=== Section Start ===

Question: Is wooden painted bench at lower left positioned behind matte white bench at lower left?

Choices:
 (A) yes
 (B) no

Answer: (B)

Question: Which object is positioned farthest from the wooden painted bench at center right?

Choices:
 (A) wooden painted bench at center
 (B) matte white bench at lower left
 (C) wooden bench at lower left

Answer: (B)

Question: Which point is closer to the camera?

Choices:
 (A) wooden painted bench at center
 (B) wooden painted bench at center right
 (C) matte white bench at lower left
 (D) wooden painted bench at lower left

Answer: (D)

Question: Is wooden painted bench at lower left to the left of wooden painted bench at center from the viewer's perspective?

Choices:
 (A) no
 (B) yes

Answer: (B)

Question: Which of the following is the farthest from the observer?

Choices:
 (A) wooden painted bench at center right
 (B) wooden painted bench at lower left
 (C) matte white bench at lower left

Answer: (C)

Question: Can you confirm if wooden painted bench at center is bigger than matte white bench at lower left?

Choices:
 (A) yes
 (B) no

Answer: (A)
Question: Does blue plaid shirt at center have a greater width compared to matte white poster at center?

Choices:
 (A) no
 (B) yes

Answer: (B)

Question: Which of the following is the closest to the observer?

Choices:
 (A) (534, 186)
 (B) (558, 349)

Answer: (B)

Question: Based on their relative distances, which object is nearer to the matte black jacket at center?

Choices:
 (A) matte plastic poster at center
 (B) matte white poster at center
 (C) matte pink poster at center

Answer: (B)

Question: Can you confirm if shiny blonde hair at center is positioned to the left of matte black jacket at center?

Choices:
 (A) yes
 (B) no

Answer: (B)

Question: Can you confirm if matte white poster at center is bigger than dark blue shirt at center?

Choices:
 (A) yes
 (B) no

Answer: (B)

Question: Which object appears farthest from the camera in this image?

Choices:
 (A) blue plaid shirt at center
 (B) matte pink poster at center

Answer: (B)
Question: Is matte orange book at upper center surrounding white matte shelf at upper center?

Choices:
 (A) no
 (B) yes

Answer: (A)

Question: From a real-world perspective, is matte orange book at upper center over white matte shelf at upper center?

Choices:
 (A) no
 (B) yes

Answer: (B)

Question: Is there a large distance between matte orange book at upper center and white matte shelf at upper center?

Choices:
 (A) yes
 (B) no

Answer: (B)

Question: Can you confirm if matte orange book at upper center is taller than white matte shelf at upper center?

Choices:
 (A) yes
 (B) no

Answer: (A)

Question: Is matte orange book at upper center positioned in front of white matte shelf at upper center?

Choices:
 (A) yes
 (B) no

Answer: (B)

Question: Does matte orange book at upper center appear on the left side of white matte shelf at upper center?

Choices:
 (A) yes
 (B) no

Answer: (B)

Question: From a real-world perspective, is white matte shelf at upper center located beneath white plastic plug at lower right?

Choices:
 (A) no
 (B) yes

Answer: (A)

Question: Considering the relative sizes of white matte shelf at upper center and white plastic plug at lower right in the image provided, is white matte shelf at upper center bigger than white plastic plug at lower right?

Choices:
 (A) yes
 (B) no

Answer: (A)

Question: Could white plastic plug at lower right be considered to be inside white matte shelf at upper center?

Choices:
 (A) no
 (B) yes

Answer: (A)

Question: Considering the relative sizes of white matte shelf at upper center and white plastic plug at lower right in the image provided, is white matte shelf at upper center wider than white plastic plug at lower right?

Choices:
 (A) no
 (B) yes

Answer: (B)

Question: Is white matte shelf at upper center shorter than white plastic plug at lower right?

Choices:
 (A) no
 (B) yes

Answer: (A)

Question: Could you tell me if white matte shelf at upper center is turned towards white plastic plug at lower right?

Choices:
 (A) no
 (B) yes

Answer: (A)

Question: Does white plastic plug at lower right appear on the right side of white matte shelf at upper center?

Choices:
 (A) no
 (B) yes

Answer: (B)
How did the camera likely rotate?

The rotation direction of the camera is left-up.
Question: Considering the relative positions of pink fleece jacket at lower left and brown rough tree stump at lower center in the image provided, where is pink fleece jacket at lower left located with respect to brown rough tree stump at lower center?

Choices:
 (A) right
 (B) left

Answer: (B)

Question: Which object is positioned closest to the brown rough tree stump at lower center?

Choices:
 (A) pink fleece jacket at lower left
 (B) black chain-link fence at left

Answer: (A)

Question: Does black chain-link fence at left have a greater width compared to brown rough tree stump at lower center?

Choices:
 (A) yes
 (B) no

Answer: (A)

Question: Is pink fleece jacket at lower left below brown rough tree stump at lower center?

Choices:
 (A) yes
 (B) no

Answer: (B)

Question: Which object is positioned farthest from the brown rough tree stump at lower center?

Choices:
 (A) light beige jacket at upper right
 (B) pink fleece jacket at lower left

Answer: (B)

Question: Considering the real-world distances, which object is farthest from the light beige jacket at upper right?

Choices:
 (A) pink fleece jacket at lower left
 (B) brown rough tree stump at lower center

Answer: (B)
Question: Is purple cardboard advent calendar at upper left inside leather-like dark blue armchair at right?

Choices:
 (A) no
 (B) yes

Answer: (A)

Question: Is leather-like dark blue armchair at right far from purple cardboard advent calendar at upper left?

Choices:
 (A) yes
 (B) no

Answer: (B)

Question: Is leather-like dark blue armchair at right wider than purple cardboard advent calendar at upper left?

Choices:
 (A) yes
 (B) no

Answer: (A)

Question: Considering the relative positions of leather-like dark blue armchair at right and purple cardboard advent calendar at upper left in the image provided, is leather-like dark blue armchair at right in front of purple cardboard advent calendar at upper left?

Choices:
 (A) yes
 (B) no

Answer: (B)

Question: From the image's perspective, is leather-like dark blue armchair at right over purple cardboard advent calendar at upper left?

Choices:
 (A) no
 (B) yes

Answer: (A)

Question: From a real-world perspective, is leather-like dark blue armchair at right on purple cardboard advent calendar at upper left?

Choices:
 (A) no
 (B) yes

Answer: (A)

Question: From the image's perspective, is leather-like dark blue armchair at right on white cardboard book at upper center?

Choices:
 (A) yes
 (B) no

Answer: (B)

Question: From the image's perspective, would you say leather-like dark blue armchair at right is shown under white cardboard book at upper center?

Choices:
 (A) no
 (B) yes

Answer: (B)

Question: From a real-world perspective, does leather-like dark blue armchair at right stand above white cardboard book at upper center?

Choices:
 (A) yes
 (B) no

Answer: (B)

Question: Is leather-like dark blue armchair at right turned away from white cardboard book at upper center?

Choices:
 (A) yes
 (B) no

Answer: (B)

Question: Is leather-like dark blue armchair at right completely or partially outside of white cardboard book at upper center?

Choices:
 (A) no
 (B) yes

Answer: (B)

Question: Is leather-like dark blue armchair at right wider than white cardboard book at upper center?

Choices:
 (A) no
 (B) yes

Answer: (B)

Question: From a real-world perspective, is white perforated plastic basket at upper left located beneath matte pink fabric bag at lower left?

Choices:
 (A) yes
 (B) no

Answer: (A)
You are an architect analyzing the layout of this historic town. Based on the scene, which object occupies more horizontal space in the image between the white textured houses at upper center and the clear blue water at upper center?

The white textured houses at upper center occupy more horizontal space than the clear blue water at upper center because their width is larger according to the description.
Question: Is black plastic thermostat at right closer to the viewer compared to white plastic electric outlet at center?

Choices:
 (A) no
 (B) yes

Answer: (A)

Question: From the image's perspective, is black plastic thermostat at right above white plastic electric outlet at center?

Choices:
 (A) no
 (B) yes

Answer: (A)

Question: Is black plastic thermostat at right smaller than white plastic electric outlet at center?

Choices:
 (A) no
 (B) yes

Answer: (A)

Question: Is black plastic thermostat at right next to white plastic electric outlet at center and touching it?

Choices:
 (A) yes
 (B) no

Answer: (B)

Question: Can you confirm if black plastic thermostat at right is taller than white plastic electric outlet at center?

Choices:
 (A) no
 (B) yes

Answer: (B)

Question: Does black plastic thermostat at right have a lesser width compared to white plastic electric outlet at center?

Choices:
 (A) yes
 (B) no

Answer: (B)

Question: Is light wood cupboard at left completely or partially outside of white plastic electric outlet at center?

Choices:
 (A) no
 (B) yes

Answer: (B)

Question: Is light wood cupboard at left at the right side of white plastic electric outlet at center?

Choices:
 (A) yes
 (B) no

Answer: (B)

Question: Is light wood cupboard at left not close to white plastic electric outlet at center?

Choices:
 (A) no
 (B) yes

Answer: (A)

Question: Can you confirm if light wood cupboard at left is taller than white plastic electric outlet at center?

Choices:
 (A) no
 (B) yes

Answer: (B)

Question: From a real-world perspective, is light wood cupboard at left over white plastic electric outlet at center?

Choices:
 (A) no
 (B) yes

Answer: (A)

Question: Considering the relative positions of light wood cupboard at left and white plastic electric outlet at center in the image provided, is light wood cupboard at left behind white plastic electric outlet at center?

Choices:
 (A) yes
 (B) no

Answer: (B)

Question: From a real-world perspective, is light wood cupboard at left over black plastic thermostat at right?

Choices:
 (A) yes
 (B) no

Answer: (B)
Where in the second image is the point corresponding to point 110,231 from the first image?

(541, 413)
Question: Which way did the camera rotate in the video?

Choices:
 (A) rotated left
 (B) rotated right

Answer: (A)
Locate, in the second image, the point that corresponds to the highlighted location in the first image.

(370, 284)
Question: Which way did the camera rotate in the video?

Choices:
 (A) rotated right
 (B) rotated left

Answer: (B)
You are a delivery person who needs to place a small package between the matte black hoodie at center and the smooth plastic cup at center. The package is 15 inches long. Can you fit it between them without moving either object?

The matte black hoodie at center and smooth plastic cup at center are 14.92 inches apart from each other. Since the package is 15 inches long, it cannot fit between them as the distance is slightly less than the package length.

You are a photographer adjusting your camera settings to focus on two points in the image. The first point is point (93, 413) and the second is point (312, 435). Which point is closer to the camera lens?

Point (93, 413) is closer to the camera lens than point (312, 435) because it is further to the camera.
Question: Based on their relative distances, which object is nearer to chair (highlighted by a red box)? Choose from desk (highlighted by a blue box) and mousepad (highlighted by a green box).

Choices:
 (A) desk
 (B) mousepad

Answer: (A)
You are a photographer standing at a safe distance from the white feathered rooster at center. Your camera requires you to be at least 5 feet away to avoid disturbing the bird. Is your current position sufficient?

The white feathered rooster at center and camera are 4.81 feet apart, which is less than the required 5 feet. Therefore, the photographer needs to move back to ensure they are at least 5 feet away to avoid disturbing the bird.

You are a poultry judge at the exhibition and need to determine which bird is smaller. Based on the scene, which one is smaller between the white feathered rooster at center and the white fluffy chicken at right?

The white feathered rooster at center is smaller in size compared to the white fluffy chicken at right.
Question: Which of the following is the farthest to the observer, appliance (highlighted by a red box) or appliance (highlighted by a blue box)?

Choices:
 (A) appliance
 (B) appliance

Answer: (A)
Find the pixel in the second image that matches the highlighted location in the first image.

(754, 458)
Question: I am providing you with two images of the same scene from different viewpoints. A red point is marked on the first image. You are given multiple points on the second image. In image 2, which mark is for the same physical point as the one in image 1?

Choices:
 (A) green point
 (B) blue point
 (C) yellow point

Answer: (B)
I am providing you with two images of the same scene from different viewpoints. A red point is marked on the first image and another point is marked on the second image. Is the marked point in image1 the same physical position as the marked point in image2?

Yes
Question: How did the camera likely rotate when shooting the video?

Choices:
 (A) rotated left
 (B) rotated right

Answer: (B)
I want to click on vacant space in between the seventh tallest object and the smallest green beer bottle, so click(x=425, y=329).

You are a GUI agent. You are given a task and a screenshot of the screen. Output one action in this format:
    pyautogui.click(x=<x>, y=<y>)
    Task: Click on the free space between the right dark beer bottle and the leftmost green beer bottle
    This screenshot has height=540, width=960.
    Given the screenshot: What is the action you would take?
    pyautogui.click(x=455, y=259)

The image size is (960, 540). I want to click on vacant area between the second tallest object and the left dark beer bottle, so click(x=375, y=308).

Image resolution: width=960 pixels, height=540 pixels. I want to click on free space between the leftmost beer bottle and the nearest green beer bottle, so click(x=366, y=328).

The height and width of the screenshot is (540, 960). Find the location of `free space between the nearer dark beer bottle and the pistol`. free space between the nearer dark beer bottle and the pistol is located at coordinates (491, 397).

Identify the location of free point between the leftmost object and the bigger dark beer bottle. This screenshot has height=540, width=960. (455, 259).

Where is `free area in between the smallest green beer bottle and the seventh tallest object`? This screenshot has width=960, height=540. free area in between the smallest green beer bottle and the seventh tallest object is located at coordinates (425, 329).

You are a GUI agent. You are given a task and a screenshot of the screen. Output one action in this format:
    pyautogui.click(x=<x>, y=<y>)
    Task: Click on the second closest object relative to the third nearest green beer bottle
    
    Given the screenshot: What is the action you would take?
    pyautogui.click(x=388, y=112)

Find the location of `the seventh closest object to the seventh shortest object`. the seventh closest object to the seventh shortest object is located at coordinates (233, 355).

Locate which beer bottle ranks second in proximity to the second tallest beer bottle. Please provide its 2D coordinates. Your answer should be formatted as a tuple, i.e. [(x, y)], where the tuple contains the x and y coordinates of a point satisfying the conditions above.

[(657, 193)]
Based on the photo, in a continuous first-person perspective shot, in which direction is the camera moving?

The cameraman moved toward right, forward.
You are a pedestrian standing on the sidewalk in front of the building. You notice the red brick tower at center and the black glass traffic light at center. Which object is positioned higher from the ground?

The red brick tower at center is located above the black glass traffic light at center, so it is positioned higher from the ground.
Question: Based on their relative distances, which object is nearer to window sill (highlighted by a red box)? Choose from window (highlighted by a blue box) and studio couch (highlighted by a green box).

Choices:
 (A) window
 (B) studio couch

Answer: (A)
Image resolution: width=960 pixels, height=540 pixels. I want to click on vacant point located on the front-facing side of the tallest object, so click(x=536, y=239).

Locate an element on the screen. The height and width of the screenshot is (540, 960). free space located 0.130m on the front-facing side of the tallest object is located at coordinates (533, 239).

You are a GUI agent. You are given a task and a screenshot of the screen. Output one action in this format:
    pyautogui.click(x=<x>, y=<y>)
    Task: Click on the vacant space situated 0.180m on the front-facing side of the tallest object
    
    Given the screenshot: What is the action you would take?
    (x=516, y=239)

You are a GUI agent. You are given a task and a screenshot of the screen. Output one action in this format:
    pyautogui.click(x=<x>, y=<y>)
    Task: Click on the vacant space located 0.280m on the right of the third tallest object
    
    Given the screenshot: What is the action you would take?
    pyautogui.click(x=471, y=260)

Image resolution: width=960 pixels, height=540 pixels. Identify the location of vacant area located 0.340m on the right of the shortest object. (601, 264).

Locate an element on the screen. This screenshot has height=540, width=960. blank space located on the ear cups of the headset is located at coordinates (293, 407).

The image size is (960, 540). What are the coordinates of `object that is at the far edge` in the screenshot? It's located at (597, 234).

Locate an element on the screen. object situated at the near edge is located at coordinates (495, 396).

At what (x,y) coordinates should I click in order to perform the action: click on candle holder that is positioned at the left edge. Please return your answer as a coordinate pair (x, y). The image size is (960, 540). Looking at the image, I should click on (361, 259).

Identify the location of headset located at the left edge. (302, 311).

=== Section End ===

Locate every line of the listing above in which the word "lens" appears, and copy each of those lines.

Answer box
You are a photographer adjusting your camera settings to focus on two points in the image. The first point is point (93, 413) and the second is point (312, 435). Which point is closer to the camera lens?
Point (93, 413) is closer to the camera lens than point (312, 435) because it is further to the camera.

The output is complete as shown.